PROBLEM REQUIREMENTS ->
Would you please repeat all of the data exactly, omitting the pictures?

── SOURCE DATA ──

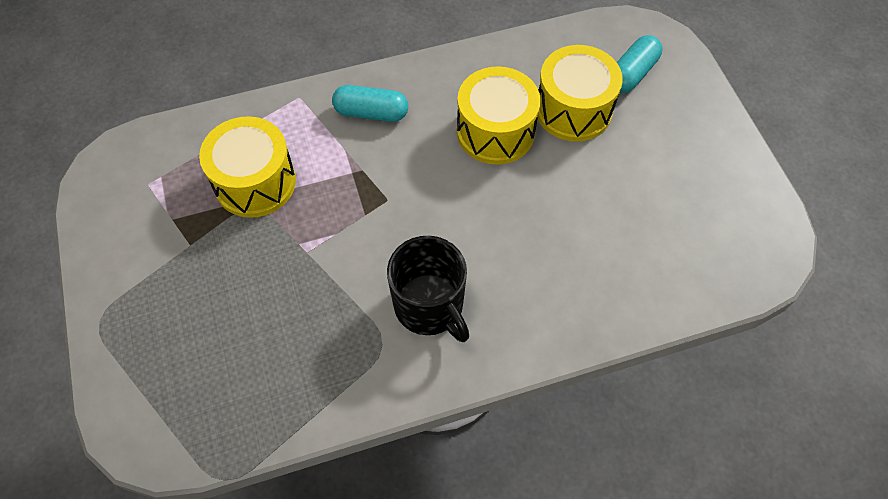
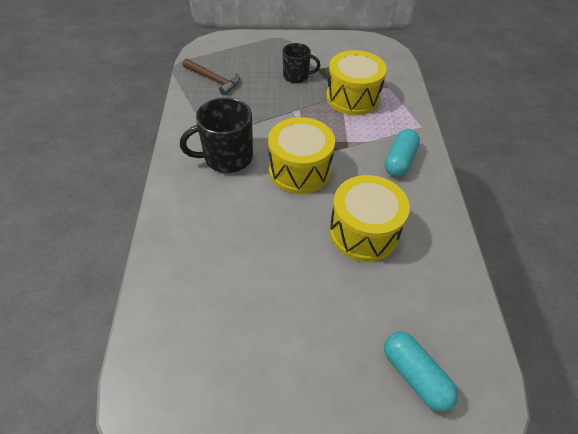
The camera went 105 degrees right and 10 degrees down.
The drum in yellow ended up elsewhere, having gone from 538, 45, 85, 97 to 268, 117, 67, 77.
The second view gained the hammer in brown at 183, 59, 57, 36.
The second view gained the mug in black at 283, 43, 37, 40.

───

ANSWER SPACE ->
The camera went 105 degrees right and 10 degrees down.
The drum in yellow ended up elsewhere, having gone from 538, 45, 85, 97 to 268, 117, 67, 77.
The second view gained the hammer in brown at 183, 59, 57, 36.
The second view gained the mug in black at 283, 43, 37, 40.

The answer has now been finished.